• **WORK INSTRUCTION**
Give back an exact copy of the lines below, from the first through the line with "shifted,PinkHeart,[169 310 130"; please stop there.

[Records drawn from a dataset]
- - - -

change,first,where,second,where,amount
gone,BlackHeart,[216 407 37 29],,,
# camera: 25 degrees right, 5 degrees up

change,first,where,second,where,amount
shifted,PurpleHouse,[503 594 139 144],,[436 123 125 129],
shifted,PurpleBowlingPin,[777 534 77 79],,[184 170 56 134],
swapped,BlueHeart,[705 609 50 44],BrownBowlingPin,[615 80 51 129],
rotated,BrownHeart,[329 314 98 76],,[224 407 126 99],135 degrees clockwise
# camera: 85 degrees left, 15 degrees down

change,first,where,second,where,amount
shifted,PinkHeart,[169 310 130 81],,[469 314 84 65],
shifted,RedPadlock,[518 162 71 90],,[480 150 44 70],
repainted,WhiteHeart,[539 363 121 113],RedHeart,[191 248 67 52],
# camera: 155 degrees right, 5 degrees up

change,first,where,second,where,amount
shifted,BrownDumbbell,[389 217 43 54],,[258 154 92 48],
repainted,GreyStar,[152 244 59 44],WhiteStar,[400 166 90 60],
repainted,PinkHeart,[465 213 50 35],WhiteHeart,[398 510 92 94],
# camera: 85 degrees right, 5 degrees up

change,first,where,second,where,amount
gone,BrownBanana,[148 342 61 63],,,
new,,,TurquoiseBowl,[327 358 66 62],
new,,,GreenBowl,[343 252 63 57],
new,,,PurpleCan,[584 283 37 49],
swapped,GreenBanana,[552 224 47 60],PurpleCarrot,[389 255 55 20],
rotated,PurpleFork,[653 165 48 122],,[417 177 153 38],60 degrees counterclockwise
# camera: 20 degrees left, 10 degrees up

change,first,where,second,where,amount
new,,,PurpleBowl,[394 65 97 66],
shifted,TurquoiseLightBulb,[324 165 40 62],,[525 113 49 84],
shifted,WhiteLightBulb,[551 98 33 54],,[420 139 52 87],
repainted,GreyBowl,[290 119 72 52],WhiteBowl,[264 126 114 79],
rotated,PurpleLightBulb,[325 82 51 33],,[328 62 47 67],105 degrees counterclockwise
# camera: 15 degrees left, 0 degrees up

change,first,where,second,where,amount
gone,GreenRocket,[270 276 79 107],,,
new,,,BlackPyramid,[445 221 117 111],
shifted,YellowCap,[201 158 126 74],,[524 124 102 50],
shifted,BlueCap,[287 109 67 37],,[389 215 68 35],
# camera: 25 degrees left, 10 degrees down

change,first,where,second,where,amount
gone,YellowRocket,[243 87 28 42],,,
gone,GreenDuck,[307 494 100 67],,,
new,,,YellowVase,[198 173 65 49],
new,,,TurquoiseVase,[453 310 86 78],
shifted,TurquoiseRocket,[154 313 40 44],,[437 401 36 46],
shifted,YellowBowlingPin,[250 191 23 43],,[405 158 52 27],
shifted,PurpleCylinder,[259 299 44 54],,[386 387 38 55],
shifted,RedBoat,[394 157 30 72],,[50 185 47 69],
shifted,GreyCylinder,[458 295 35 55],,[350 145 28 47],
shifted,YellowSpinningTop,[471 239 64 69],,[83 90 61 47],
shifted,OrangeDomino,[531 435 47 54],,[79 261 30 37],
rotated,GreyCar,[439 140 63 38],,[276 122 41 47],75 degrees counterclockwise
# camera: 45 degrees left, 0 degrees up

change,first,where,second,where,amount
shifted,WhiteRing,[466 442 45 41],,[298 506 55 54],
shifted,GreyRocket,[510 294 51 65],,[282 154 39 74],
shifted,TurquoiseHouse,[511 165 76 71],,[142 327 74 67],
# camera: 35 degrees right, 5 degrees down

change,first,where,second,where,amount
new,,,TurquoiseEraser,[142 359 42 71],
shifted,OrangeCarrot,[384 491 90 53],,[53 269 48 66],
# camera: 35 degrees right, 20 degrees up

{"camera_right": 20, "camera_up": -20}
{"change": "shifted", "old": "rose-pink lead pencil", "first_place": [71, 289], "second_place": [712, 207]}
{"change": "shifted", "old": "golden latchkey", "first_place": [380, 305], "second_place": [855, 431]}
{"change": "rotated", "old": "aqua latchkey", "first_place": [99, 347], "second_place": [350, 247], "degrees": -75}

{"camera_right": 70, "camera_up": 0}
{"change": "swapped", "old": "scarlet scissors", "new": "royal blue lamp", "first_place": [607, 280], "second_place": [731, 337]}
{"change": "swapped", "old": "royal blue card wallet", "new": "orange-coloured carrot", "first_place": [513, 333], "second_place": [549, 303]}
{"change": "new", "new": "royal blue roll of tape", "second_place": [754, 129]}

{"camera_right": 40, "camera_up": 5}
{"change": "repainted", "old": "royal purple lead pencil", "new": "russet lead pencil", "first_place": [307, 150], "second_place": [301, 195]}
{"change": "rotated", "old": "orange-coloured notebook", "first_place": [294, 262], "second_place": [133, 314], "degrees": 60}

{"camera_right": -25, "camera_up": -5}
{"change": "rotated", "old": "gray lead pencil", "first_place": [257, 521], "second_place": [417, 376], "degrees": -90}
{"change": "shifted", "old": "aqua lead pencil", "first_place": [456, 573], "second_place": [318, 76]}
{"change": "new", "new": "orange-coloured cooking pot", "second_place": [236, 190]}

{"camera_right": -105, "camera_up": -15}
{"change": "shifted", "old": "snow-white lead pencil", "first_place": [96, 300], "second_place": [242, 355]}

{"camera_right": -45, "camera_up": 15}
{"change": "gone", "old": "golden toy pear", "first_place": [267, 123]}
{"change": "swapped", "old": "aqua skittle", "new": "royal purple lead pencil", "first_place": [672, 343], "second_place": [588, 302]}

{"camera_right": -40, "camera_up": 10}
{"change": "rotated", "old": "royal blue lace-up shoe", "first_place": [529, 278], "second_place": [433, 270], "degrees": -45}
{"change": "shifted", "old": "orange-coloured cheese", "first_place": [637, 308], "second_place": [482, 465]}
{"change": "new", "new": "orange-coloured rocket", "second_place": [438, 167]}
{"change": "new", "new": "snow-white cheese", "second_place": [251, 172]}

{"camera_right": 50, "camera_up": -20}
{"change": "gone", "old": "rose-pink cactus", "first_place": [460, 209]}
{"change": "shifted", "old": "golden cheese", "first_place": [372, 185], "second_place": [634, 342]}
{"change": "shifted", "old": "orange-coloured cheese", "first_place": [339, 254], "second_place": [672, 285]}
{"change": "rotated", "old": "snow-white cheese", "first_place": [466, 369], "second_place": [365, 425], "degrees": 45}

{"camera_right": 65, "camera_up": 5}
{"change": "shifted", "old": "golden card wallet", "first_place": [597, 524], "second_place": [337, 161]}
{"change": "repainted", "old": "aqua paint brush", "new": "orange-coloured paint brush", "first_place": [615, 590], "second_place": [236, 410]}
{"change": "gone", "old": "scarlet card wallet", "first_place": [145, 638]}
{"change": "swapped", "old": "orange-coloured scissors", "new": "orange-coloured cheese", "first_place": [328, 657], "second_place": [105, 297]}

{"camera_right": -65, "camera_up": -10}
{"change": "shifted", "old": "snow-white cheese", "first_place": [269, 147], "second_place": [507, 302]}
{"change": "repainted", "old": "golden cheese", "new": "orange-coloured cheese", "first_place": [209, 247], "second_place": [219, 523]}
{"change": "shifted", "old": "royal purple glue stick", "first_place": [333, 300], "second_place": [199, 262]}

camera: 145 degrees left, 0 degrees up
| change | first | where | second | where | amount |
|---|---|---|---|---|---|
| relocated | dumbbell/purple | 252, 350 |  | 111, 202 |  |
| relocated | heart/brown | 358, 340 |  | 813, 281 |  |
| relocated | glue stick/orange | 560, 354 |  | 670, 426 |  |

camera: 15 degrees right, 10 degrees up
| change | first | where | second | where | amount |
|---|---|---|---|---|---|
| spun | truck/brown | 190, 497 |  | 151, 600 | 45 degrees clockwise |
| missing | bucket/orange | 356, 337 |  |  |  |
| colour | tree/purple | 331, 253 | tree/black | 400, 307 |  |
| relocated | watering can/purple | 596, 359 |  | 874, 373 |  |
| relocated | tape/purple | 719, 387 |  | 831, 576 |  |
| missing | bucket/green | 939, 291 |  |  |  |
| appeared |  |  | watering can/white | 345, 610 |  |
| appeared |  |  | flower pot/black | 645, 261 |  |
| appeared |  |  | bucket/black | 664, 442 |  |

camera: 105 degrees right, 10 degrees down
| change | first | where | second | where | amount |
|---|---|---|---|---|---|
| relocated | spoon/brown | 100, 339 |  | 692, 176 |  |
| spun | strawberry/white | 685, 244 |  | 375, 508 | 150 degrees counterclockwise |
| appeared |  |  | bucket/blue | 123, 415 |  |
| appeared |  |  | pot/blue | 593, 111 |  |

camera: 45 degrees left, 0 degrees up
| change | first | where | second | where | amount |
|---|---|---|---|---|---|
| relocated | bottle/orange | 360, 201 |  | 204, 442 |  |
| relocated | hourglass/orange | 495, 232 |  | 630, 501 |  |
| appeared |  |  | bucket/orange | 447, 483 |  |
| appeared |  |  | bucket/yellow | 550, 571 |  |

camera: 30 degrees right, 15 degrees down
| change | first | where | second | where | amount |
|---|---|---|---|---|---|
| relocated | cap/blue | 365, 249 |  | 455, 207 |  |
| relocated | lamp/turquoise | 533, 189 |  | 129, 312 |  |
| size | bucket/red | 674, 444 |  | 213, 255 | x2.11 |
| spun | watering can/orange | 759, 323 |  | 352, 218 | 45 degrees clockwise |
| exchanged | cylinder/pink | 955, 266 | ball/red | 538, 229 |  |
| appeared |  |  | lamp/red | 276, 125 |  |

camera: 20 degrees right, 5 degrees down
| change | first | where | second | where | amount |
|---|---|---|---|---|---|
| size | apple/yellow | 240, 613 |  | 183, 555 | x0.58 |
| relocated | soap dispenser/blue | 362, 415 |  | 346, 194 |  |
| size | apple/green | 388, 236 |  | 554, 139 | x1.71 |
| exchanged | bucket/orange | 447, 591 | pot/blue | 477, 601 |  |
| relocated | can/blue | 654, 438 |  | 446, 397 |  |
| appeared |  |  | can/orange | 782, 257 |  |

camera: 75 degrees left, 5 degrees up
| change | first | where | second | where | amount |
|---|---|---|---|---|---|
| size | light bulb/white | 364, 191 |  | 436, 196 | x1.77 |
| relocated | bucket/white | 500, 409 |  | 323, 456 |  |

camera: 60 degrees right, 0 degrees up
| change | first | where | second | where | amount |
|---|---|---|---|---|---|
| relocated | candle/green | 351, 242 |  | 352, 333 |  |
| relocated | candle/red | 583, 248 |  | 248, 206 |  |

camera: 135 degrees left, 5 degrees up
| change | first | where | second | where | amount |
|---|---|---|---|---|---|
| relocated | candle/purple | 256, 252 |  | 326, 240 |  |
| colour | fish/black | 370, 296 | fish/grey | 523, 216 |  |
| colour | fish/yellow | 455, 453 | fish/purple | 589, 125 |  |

- - - -

• **REPLY**
change,first,where,second,where,amount
gone,BlackHeart,[216 407 37 29],,,
# camera: 25 degrees right, 5 degrees up

change,first,where,second,where,amount
shifted,PurpleHouse,[503 594 139 144],,[436 123 125 129],
shifted,PurpleBowlingPin,[777 534 77 79],,[184 170 56 134],
swapped,BlueHeart,[705 609 50 44],BrownBowlingPin,[615 80 51 129],
rotated,BrownHeart,[329 314 98 76],,[224 407 126 99],135 degrees clockwise
# camera: 85 degrees left, 15 degrees down

change,first,where,second,where,amount
shifted,PinkHeart,[169 310 130 81],,[469 314 84 65],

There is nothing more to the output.